# TASK GOAL:
Please output only the lines running from the one that contains "Bleistift [schwarz] <82" through the last line of the data below, exactly as they stand, with no pictures.

# MATERIAL SHOWN:
· · · · · · ·

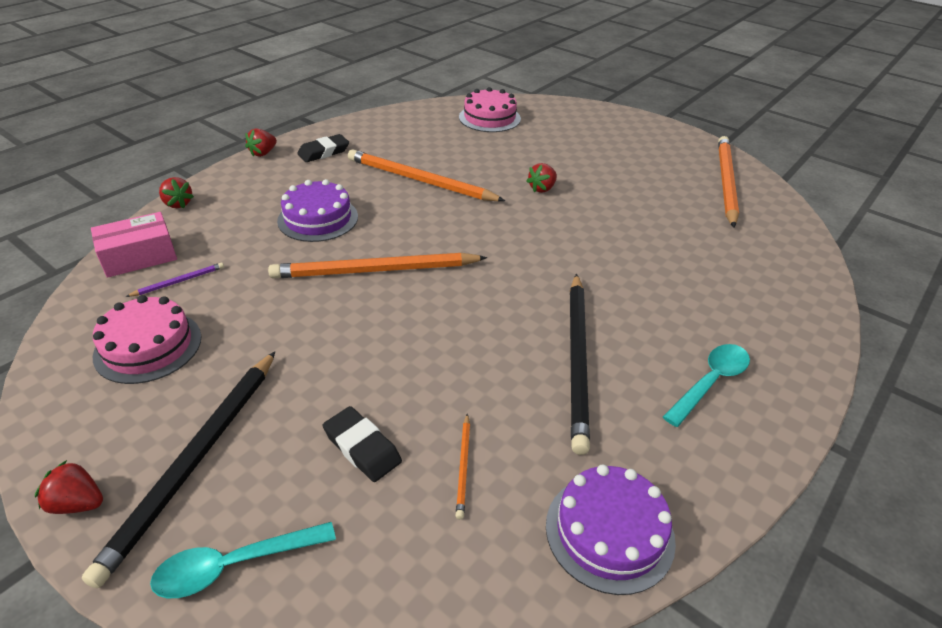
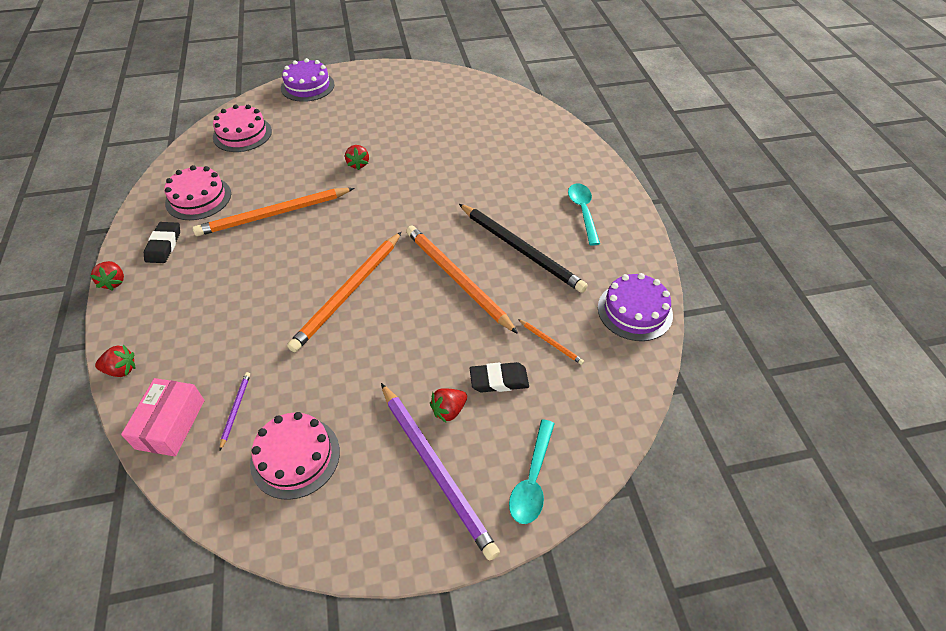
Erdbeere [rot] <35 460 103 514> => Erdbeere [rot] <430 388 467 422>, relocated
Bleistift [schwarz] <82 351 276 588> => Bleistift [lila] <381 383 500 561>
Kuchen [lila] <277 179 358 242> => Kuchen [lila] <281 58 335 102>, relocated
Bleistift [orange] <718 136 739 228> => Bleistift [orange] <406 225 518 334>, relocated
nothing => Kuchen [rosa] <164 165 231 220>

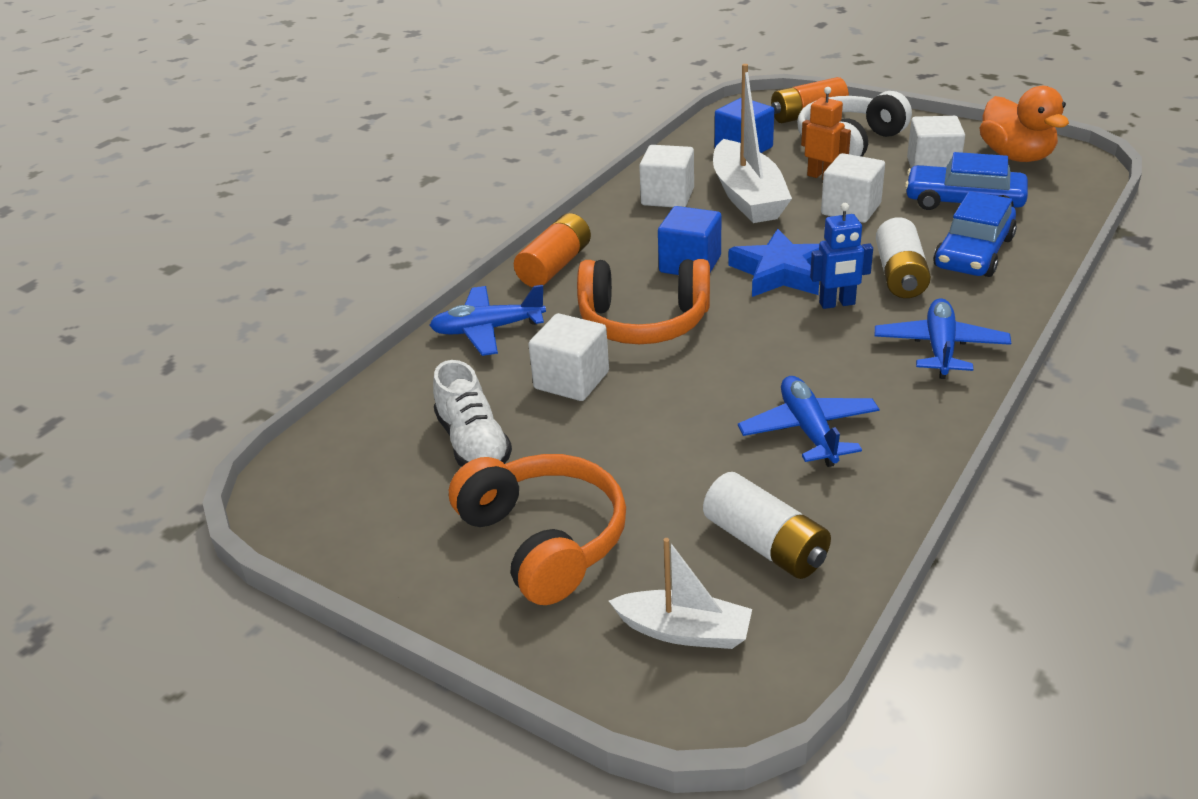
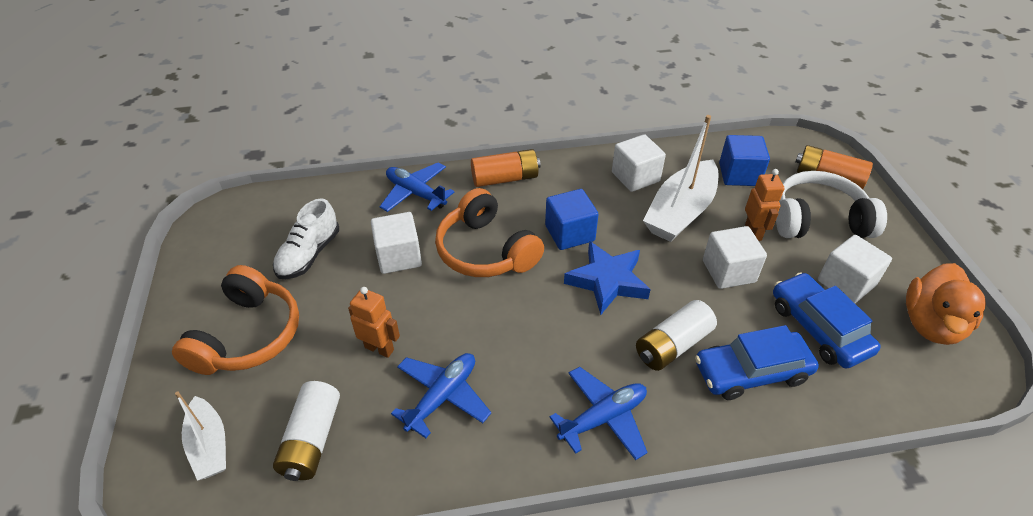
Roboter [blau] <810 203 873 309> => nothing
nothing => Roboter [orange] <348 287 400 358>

· · · · · · ·

# WRITTEN RESPONSE:
Bleistift [schwarz] <82 351 276 588> => Bleistift [lila] <381 383 500 561>
Kuchen [lila] <277 179 358 242> => Kuchen [lila] <281 58 335 102>, relocated
Bleistift [orange] <718 136 739 228> => Bleistift [orange] <406 225 518 334>, relocated
nothing => Kuchen [rosa] <164 165 231 220>

Roboter [blau] <810 203 873 309> => nothing
nothing => Roboter [orange] <348 287 400 358>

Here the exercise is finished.